Copy every one of the entries below line for line, with no changes to any character.
--- start of Records provided ---
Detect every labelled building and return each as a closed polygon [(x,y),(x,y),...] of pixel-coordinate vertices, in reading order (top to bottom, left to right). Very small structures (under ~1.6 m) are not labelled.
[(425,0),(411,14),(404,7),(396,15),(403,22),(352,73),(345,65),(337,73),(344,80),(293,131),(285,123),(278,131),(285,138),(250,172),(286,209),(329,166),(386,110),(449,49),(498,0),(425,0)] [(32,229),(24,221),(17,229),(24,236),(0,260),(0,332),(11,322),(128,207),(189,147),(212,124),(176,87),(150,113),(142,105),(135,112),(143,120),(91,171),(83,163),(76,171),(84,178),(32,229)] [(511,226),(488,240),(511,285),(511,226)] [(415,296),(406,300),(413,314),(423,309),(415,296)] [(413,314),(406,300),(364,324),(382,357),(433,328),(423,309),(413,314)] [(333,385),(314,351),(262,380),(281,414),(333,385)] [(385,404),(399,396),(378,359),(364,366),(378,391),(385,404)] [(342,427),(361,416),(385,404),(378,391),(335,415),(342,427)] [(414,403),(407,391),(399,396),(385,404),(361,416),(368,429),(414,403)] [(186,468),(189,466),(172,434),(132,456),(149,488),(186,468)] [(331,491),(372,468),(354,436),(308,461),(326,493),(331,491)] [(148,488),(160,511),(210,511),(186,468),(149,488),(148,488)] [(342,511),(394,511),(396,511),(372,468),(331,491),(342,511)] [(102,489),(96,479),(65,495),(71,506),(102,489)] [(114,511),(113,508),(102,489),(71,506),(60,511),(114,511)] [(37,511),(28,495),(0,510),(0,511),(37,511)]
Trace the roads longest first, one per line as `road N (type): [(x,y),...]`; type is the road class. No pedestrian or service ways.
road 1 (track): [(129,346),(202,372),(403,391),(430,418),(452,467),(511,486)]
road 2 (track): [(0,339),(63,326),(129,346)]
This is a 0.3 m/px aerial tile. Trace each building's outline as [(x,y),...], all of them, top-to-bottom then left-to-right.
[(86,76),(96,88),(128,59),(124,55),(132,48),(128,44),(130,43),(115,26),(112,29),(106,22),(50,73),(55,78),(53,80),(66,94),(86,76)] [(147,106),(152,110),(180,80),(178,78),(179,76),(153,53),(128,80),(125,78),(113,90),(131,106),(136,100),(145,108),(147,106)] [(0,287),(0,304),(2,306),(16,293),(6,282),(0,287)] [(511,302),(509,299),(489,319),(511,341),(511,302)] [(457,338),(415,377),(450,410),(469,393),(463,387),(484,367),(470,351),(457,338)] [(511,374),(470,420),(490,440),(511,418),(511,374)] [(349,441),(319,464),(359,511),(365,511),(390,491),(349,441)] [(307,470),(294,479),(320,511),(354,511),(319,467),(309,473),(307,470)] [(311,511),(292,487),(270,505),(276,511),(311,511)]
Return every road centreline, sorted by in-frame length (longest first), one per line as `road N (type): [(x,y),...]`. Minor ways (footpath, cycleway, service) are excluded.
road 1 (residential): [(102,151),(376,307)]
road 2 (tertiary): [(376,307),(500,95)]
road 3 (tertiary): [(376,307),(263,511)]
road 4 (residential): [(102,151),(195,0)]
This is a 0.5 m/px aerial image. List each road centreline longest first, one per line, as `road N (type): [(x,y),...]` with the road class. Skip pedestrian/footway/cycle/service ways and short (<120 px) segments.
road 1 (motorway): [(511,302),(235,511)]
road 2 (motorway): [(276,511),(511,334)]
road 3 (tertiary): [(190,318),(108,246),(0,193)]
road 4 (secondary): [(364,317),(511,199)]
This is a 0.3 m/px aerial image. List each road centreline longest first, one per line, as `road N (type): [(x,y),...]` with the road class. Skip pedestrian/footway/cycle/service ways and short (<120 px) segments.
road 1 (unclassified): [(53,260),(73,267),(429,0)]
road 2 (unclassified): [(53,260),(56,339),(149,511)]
--- end of Records provided ---
Completed task:
Detect every labelled building and return each as a closed polygon [(x,y),(x,y),...] of pixel-coordinate vertices, in reading order (top to bottom, left to right). Very small structures (under ~1.6 m) are not labelled.
[(425,0),(411,14),(404,7),(396,15),(403,22),(352,73),(345,65),(337,73),(344,80),(293,131),(285,123),(278,131),(285,138),(250,172),(286,209),(329,166),(386,110),(449,49),(498,0),(425,0)] [(32,229),(24,221),(17,229),(24,236),(0,260),(0,332),(11,322),(128,207),(189,147),(212,124),(176,87),(150,113),(142,105),(135,112),(143,120),(91,171),(83,163),(76,171),(84,178),(32,229)] [(511,226),(488,240),(511,285),(511,226)] [(415,296),(406,300),(413,314),(423,309),(415,296)] [(413,314),(406,300),(364,324),(382,357),(433,328),(423,309),(413,314)] [(333,385),(314,351),(262,380),(281,414),(333,385)] [(385,404),(399,396),(378,359),(364,366),(378,391),(385,404)] [(342,427),(361,416),(385,404),(378,391),(335,415),(342,427)] [(414,403),(407,391),(399,396),(385,404),(361,416),(368,429),(414,403)] [(186,468),(189,466),(172,434),(132,456),(149,488),(186,468)] [(331,491),(372,468),(354,436),(308,461),(326,493),(331,491)] [(148,488),(160,511),(210,511),(186,468),(149,488),(148,488)] [(342,511),(394,511),(396,511),(372,468),(331,491),(342,511)] [(102,489),(96,479),(65,495),(71,506),(102,489)] [(114,511),(113,508),(102,489),(71,506),(60,511),(114,511)] [(37,511),(28,495),(0,510),(0,511),(37,511)]
Trace the roads longest first, one per line as `road N (type): [(x,y),...]`; type is the road class. No pedestrian or service ways.
road 1 (track): [(129,346),(202,372),(403,391),(430,418),(452,467),(511,486)]
road 2 (track): [(0,339),(63,326),(129,346)]
This is a 0.3 m/px aerial tile. Trace each building's outline as [(x,y),...], all of them, top-to-bottom then left-to-right.
[(86,76),(96,88),(128,59),(124,55),(132,48),(128,44),(130,43),(115,26),(112,29),(106,22),(50,73),(55,78),(53,80),(66,94),(86,76)] [(147,106),(152,110),(180,80),(178,78),(179,76),(153,53),(128,80),(125,78),(113,90),(131,106),(136,100),(145,108),(147,106)] [(0,287),(0,304),(2,306),(16,293),(6,282),(0,287)] [(511,302),(509,299),(489,319),(511,341),(511,302)] [(457,338),(415,377),(450,410),(469,393),(463,387),(484,367),(470,351),(457,338)] [(511,374),(470,420),(490,440),(511,418),(511,374)] [(349,441),(319,464),(359,511),(365,511),(390,491),(349,441)] [(307,470),(294,479),(320,511),(354,511),(319,467),(309,473),(307,470)] [(311,511),(292,487),(270,505),(276,511),(311,511)]
Return every road centreline, sorted by in-frame length (longest first), one per line as `road N (type): [(x,y),...]`. Minor ways (footpath, cycleway, service) are excluded.
road 1 (residential): [(102,151),(376,307)]
road 2 (tertiary): [(376,307),(500,95)]
road 3 (tertiary): [(376,307),(263,511)]
road 4 (residential): [(102,151),(195,0)]
This is a 0.5 m/px aerial image. List each road centreline longest first, one per line, as `road N (type): [(x,y),...]` with the road class. Skip pedestrian/footway/cycle/service ways and short (<120 px) segments.
road 1 (motorway): [(511,302),(235,511)]
road 2 (motorway): [(276,511),(511,334)]
road 3 (tertiary): [(190,318),(108,246),(0,193)]
road 4 (secondary): [(364,317),(511,199)]
This is a 0.3 m/px aerial image. List each road centreline longest first, one per line, as `road N (type): [(x,y),...]` with the road class. Skip pedestrian/footway/cycle/service ways and short (<120 px) segments.
road 1 (unclassified): [(53,260),(73,267),(429,0)]
road 2 (unclassified): [(53,260),(56,339),(149,511)]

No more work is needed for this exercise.